## Task statement
All that is needed is an exact copy of the lines from the beginning of the data below through the line containing "IC4 pin OUT: VA -> GND", minus the pictures.

(Extracted data entries)
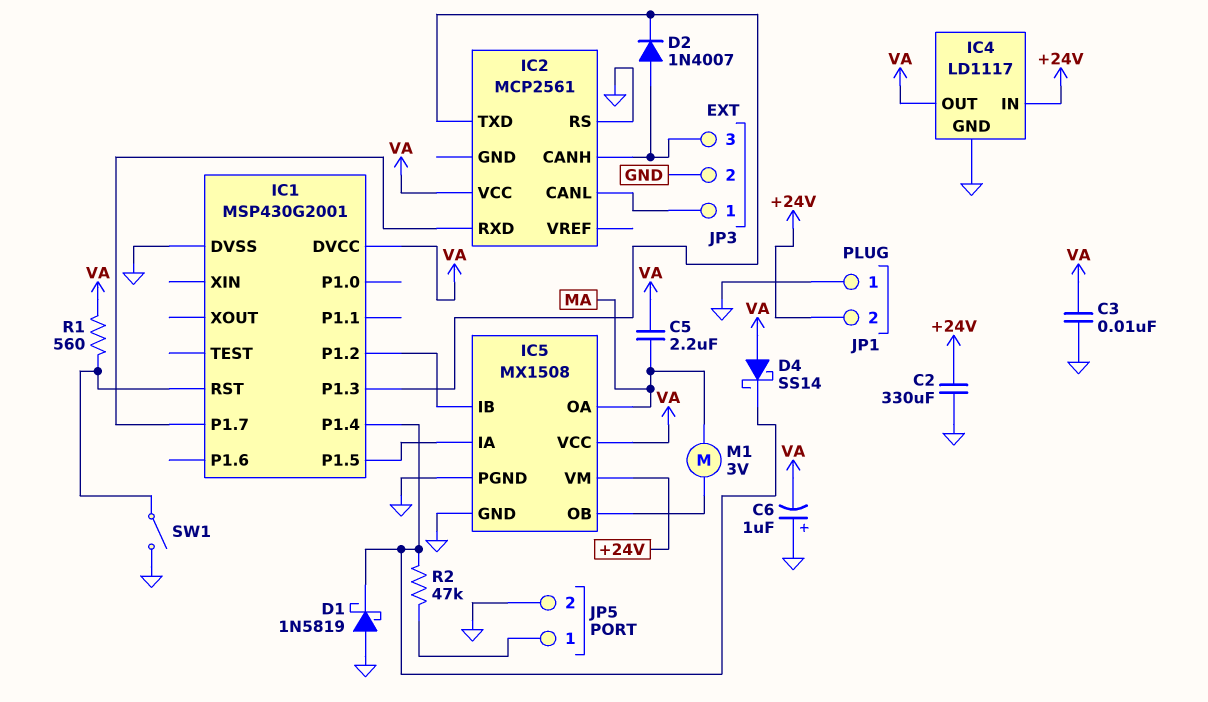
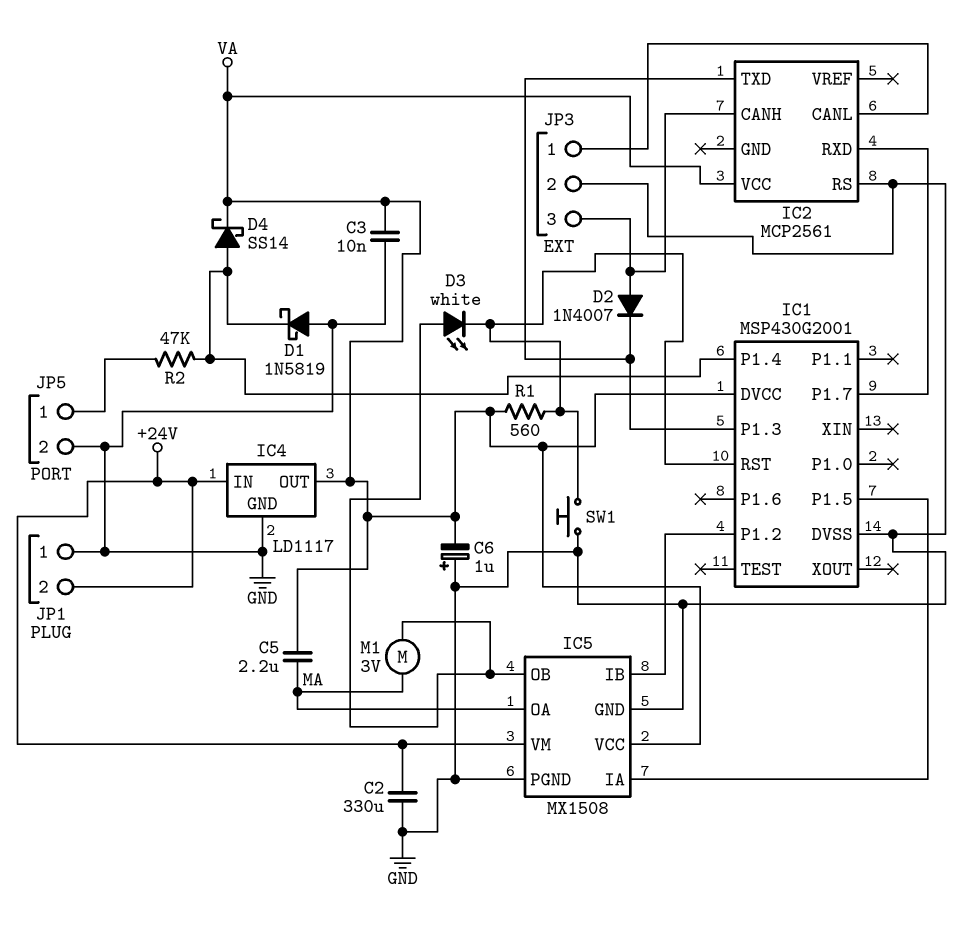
D3: none -> LED white (A IC5/OB, K IC1/RST)
D4: schottky SS14 (A VA, K IC1/P1.4) -> schottky SS14 (A IC1/P1.4, K VA)
SW1: switch (GND, IC1/RST) -> button (GND, IC1/RST)

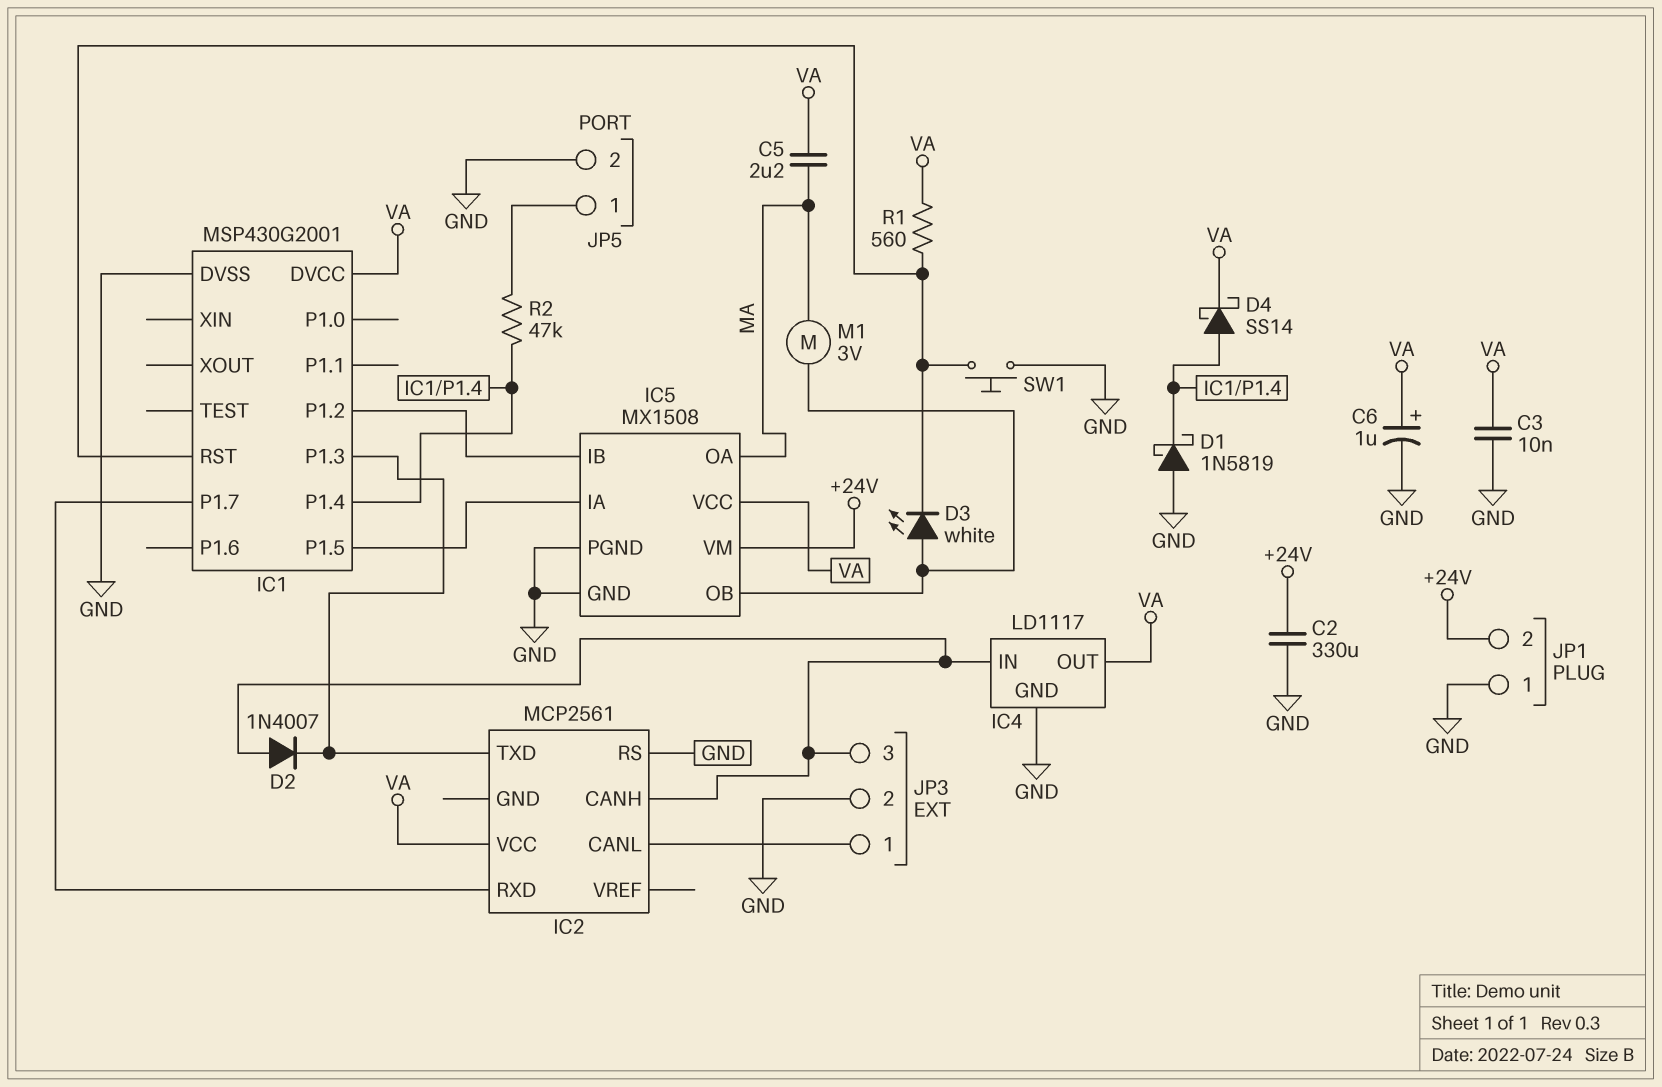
C6: 1uF (plus GND, minus VA) -> 1uF (plus VA, minus GND)
IC4 pin IN: +24V -> IC2/CANH

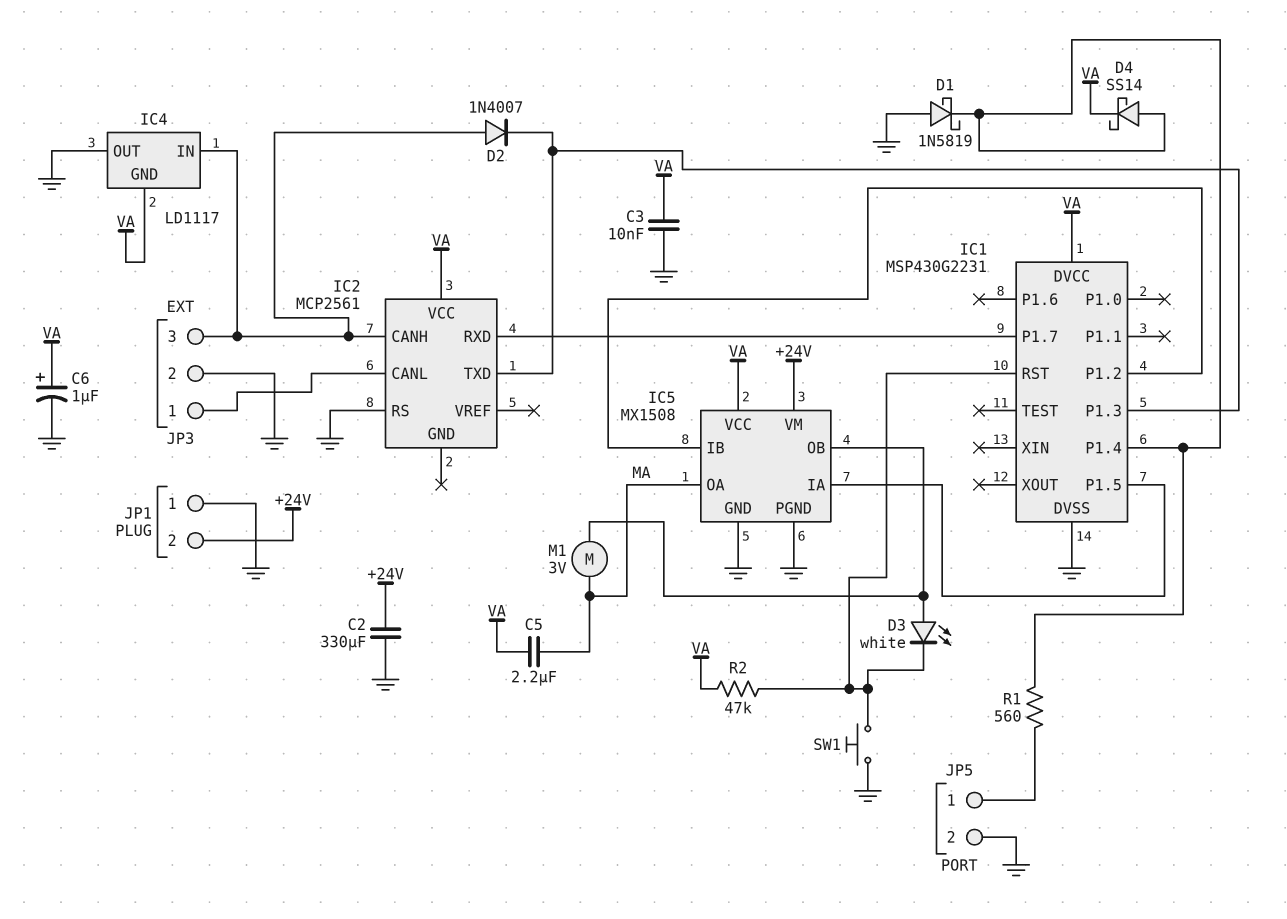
IC1: MSP430G2001 -> MSP430G2231
IC4 pin GND: GND -> VA
IC4 pin OUT: VA -> GND
R1: 560 (IC1/RST, VA) -> 560 (IC1/P1.4, JP5/1)
R2: 47k (IC1/P1.4, JP5/1) -> 47k (IC1/RST, VA)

## Expected answer
D3: none -> LED white (A IC5/OB, K IC1/RST)
D4: schottky SS14 (A VA, K IC1/P1.4) -> schottky SS14 (A IC1/P1.4, K VA)
SW1: switch (GND, IC1/RST) -> button (GND, IC1/RST)

C6: 1uF (plus GND, minus VA) -> 1uF (plus VA, minus GND)
IC4 pin IN: +24V -> IC2/CANH

IC1: MSP430G2001 -> MSP430G2231
IC4 pin GND: GND -> VA
IC4 pin OUT: VA -> GND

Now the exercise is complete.